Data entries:
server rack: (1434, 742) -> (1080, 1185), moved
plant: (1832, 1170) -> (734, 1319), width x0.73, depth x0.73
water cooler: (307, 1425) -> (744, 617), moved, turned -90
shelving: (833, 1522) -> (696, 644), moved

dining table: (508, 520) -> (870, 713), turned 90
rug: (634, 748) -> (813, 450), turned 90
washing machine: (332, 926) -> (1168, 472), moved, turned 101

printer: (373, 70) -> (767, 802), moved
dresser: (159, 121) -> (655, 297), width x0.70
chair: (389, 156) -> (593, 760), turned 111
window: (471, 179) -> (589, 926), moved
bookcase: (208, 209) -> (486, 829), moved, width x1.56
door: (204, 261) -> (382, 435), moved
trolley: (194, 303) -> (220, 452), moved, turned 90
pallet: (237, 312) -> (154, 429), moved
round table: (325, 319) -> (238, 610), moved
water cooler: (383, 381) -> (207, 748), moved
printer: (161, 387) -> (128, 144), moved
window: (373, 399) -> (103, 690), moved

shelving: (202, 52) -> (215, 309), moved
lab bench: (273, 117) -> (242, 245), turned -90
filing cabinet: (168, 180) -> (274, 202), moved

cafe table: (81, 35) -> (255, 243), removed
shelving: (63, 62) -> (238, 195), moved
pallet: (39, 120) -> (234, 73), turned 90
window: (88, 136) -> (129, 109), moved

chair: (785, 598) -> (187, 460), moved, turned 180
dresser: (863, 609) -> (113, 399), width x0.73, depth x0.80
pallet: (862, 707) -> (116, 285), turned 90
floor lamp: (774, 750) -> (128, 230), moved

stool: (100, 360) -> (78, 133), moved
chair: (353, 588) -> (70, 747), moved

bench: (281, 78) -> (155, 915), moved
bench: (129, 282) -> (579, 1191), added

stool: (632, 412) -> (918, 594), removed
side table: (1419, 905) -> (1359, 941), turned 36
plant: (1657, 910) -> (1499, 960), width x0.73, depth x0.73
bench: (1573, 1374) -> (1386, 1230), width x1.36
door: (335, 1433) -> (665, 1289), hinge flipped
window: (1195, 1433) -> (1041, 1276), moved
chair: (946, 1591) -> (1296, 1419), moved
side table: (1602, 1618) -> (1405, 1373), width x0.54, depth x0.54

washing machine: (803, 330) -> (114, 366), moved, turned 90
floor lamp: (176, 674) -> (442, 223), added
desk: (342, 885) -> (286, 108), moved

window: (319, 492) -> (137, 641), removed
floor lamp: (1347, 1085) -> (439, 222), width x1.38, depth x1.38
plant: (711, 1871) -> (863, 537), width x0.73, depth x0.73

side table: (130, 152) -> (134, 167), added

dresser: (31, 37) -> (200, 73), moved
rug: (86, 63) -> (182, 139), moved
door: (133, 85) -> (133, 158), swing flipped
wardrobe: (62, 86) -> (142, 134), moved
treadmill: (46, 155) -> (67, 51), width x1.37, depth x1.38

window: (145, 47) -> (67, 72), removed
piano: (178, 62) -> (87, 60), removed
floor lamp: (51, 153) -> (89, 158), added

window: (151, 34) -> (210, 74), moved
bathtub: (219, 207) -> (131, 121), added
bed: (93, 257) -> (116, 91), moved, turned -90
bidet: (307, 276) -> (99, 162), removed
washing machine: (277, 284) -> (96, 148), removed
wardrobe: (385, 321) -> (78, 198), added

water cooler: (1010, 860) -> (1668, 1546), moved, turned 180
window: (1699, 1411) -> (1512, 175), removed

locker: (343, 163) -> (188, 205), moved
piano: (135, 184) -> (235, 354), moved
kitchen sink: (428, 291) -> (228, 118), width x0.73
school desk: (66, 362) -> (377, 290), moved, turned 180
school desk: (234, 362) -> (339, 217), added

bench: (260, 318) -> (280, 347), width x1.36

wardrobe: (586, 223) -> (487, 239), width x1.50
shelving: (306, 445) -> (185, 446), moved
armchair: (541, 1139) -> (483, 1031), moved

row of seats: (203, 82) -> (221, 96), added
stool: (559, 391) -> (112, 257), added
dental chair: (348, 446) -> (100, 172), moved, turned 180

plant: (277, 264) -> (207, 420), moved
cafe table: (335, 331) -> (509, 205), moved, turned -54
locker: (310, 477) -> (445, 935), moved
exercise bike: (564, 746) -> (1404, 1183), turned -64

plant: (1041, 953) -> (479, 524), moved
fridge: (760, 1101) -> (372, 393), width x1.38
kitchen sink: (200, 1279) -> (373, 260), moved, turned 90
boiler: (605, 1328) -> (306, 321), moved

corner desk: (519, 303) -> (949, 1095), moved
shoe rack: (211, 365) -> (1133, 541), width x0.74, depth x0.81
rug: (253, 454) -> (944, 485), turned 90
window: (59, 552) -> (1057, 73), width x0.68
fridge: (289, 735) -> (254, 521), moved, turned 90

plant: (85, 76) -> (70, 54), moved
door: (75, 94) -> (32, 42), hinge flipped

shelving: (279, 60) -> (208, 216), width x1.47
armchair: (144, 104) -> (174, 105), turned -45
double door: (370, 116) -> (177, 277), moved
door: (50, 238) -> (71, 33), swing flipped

Task: Your task is to gather all lines from the entries above that hold the word "added".

Answer section:
bench: (129, 282) -> (579, 1191), added
floor lamp: (176, 674) -> (442, 223), added
side table: (130, 152) -> (134, 167), added
floor lamp: (51, 153) -> (89, 158), added
bathtub: (219, 207) -> (131, 121), added
wardrobe: (385, 321) -> (78, 198), added
school desk: (234, 362) -> (339, 217), added
row of seats: (203, 82) -> (221, 96), added
stool: (559, 391) -> (112, 257), added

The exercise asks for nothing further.